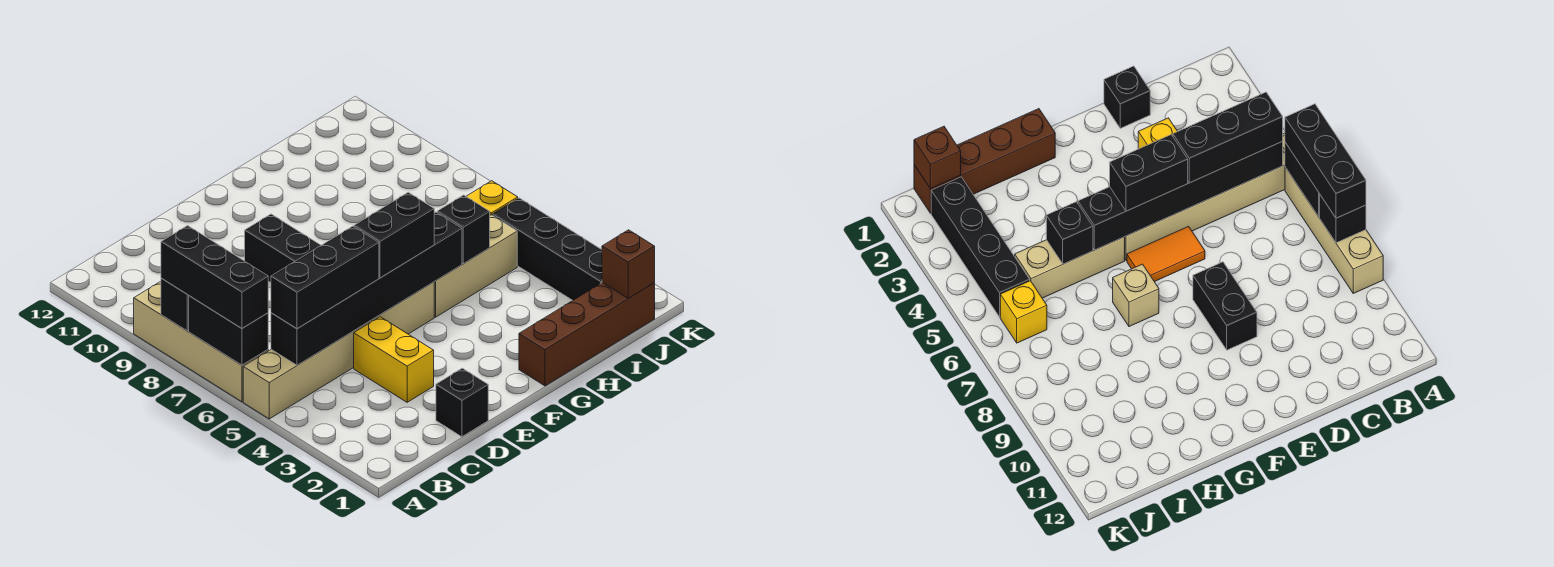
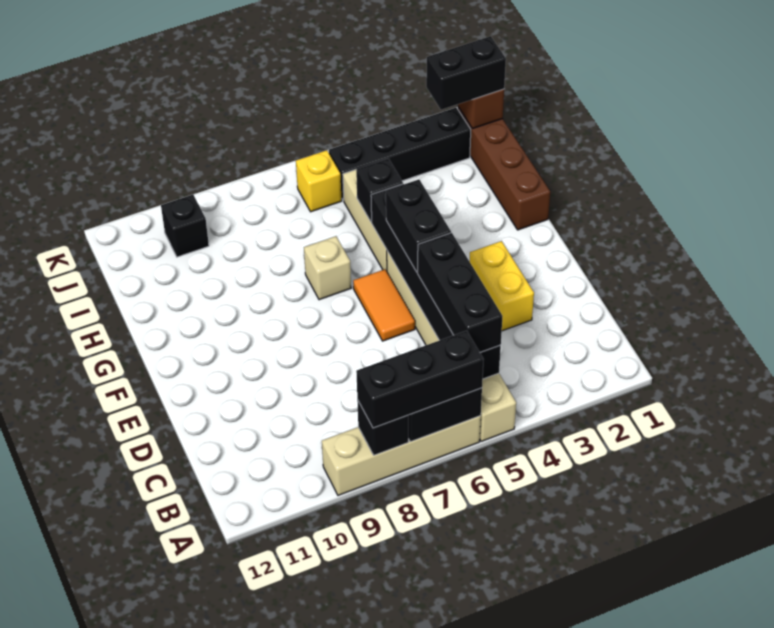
black brick D1 level 1 -> black brick J10 level 1
yellow brick D3:D4 level 1 -> yellow brick D3:E3 level 1
black brick E8:E9 level 1 -> black brick J1:J2 level 3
-*-
ABOUT THIS EXERCISE = Everything in the listing should be copied exactly, apart from the images it holds.

RESULT =
black brick D1 level 1 -> black brick J10 level 1
yellow brick D3:D4 level 1 -> yellow brick D3:E3 level 1
black brick E8:E9 level 1 -> black brick J1:J2 level 3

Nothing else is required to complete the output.